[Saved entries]
┌──

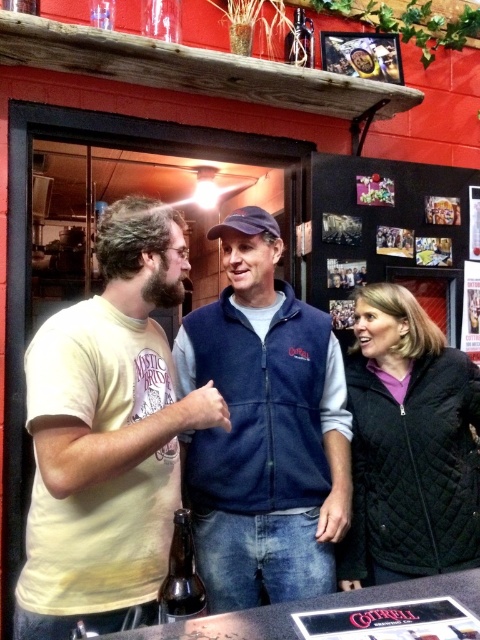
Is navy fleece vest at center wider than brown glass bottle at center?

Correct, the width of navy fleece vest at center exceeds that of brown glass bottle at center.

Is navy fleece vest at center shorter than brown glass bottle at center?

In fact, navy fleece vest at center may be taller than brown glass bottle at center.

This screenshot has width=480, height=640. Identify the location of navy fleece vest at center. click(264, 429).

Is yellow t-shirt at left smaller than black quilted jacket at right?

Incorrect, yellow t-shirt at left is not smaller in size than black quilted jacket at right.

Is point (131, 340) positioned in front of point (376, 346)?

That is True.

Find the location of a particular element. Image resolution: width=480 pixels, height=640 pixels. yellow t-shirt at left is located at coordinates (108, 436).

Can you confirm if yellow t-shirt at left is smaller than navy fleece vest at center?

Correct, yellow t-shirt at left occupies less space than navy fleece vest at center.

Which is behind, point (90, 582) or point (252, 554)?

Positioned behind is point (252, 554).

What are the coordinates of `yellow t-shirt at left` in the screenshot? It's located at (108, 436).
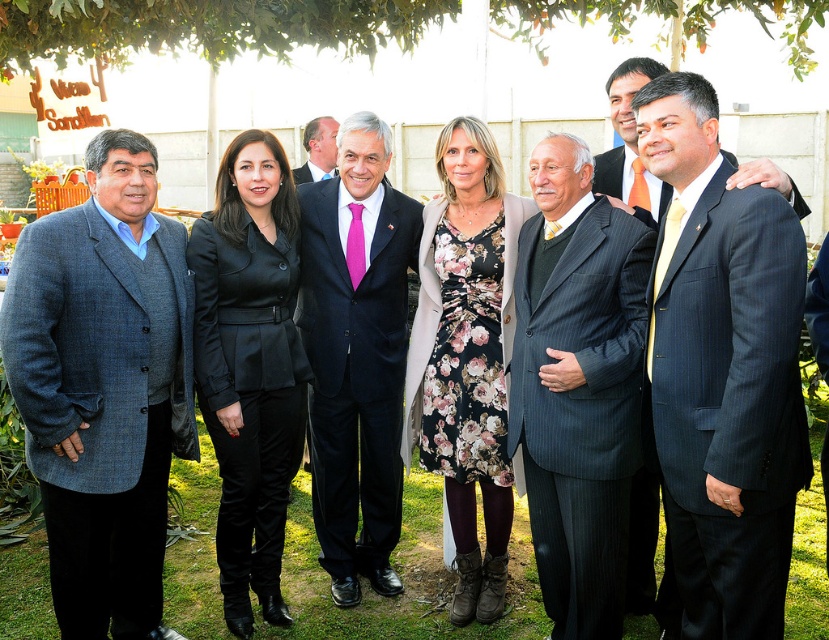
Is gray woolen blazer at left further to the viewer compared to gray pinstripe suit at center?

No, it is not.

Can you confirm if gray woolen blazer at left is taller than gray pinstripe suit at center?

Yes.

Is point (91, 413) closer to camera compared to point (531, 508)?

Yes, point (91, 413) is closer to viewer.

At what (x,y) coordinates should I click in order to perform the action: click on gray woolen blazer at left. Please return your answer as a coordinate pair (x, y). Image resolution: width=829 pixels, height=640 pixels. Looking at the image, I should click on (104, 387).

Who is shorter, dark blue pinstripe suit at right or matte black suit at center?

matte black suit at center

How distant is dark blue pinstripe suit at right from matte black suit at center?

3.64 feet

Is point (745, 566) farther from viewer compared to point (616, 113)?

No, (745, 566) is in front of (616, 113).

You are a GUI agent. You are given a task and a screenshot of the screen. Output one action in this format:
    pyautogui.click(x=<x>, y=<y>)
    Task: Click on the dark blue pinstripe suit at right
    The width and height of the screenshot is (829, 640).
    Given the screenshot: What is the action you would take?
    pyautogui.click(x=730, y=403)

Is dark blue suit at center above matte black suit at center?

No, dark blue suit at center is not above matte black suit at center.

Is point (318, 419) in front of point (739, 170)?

└──

* [YOUR GOAL] Reproduce everything in the rows from the line containing "You are a GUI" down to the end of the rows.

* [RESPONSE]
You are a GUI agent. You are given a task and a screenshot of the screen. Output one action in this format:
    pyautogui.click(x=<x>, y=<y>)
    Task: Click on the dark blue pinstripe suit at right
    The width and height of the screenshot is (829, 640).
    Given the screenshot: What is the action you would take?
    pyautogui.click(x=730, y=403)

Is dark blue suit at center above matte black suit at center?

No, dark blue suit at center is not above matte black suit at center.

Is point (318, 419) in front of point (739, 170)?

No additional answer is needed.